THE INPUT |
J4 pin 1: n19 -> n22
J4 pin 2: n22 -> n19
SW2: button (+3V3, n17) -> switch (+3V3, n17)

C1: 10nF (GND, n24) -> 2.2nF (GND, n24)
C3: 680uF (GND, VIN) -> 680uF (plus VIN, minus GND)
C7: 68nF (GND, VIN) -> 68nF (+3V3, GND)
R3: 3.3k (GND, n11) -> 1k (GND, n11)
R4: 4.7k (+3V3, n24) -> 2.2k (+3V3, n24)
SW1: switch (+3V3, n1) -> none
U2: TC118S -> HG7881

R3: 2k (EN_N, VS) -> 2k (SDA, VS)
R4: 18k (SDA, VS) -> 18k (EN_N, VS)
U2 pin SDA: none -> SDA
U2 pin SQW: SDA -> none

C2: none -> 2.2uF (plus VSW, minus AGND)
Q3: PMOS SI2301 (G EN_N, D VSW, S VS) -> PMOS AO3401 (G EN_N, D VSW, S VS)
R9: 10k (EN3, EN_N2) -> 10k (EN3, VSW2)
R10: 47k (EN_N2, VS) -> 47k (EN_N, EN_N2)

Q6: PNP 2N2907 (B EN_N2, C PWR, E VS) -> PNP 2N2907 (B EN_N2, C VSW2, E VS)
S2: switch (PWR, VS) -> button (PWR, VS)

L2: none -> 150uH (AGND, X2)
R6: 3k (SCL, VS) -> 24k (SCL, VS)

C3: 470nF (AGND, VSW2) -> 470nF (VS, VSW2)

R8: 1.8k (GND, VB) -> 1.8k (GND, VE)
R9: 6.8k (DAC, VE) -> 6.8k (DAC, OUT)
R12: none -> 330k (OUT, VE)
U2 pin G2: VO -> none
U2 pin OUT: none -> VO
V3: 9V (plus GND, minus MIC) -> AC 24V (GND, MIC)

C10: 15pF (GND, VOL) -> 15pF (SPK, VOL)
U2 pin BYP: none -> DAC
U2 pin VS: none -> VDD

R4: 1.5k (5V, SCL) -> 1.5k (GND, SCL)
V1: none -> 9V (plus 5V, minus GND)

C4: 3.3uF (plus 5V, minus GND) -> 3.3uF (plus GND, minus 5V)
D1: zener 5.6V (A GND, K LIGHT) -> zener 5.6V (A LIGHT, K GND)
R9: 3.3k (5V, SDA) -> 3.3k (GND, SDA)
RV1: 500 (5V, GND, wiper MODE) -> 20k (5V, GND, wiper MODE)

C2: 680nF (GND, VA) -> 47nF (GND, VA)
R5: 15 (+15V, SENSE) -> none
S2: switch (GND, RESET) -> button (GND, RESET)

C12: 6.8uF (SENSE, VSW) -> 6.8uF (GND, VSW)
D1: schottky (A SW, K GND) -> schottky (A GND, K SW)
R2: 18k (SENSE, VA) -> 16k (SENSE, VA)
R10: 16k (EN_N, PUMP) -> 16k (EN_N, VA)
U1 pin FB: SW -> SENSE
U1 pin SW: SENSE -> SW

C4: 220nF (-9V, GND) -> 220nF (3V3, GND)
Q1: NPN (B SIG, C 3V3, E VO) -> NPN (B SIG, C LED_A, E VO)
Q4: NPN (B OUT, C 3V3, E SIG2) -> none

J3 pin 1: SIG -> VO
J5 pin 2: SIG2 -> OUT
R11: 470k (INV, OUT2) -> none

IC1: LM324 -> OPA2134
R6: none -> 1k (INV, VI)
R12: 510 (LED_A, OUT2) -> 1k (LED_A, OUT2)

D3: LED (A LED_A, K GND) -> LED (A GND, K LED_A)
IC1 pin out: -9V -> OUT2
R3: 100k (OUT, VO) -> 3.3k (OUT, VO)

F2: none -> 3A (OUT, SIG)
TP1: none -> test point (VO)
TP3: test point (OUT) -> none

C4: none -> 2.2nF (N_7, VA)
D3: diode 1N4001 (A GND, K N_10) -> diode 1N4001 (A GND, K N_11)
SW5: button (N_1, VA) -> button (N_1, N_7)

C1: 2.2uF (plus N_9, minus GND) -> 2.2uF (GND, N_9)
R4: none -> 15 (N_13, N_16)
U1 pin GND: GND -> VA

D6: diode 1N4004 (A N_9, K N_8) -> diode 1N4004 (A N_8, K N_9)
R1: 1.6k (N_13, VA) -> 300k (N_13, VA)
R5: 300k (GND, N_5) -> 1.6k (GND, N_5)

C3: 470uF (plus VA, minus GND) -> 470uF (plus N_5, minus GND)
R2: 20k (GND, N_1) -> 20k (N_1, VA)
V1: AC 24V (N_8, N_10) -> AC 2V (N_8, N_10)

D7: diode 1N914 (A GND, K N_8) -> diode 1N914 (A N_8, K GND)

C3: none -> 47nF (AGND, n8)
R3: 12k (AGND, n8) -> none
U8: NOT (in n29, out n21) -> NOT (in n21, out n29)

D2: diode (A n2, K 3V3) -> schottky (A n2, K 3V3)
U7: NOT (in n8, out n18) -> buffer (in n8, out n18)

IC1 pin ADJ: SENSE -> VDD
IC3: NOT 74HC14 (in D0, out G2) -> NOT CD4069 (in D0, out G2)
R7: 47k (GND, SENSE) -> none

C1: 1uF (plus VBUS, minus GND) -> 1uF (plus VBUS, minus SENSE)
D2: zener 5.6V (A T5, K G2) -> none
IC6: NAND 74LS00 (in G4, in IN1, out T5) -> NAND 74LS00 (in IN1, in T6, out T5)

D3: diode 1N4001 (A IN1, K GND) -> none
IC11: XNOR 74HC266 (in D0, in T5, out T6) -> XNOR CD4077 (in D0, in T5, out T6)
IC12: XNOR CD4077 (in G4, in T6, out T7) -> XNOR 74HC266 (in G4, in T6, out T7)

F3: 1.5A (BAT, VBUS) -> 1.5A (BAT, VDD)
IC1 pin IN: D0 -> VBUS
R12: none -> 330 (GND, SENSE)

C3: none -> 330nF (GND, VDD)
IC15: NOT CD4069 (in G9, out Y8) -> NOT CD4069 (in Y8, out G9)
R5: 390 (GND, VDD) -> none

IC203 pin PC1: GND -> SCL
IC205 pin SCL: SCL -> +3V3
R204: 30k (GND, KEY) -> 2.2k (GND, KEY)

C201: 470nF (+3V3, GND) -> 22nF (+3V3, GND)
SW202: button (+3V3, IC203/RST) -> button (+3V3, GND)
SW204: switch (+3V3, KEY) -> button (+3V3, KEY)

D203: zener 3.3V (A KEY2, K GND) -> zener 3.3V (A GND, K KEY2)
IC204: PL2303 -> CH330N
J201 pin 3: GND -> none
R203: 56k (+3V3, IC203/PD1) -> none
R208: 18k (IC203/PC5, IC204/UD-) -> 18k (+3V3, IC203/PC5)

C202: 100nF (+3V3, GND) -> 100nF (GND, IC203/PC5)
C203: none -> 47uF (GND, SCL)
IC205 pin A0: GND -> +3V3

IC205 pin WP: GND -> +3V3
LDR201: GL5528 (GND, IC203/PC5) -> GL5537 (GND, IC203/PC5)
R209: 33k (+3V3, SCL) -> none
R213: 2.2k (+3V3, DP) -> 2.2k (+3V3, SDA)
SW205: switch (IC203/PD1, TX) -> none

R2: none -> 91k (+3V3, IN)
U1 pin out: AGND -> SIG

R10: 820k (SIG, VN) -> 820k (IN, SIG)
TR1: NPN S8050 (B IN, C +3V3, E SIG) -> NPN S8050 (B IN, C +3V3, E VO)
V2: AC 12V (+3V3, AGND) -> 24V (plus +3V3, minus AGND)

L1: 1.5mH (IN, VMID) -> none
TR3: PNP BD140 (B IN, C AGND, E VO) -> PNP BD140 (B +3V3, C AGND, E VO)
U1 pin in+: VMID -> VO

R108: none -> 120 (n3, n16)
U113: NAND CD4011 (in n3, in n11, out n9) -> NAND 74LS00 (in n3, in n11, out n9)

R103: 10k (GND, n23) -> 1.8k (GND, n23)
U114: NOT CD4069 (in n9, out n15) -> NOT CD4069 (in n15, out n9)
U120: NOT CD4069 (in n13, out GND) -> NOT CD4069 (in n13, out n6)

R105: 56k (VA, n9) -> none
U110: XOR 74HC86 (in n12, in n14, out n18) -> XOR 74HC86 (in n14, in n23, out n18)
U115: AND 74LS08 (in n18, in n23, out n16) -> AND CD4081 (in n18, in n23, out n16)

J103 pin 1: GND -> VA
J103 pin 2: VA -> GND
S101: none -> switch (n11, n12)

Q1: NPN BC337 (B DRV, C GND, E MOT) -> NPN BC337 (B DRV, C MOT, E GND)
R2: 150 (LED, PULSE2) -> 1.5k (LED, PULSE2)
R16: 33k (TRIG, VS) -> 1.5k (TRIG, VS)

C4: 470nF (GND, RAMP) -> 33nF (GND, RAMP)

WHAT YOU WILL DO |
After reading the entries above, state how many lines hold the word "point", with no text besides the number.

ANSWER BOX |
2